■ **Task**:
Whenever a line below includes the string "black", show it.

Object state change records:
######
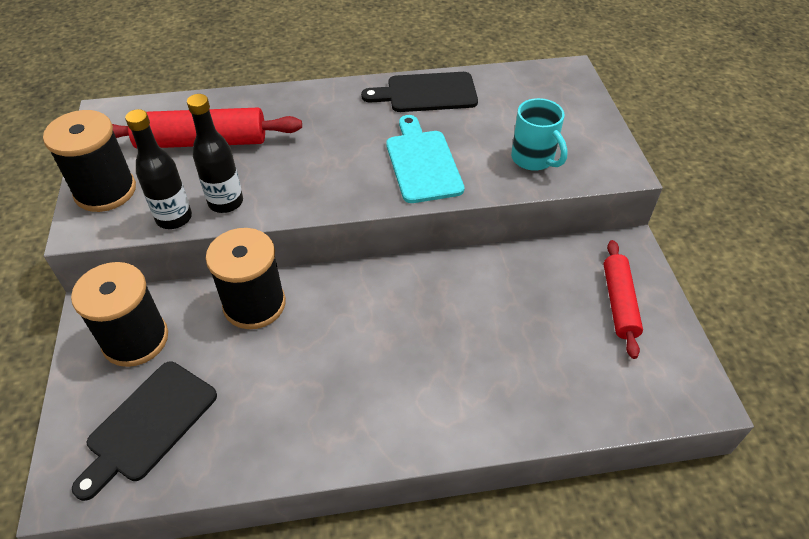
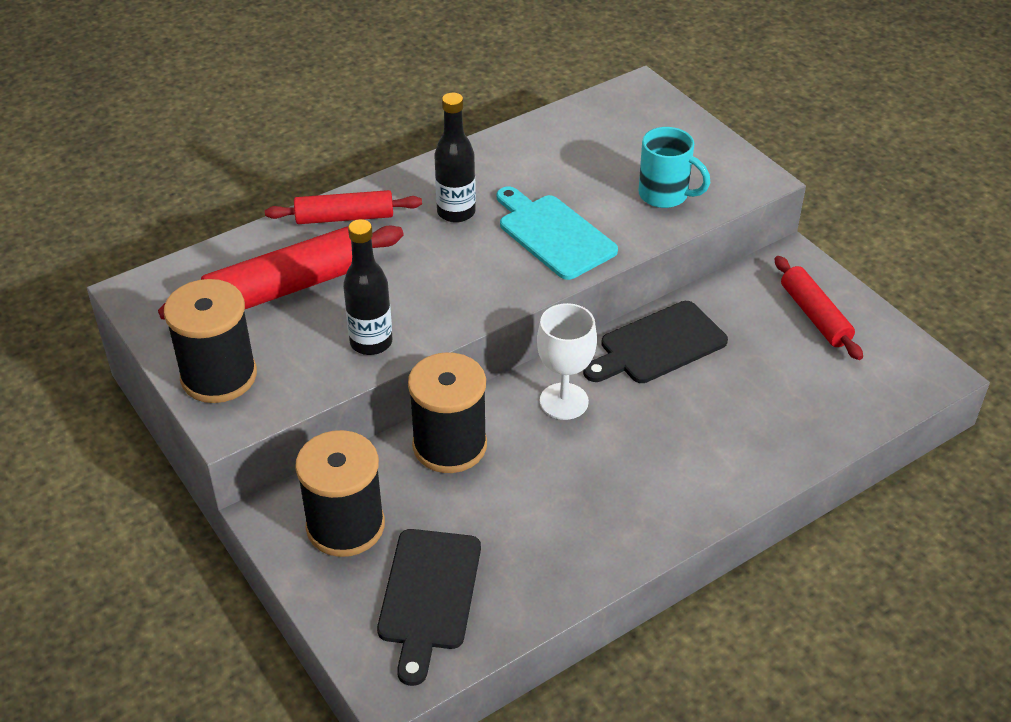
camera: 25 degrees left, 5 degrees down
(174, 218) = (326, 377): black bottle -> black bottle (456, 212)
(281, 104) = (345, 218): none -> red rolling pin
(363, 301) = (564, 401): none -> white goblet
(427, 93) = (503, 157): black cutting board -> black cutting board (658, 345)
######
■ **Solution for this task**:
(174, 218) = (326, 377): black bottle -> black bottle (456, 212)
(427, 93) = (503, 157): black cutting board -> black cutting board (658, 345)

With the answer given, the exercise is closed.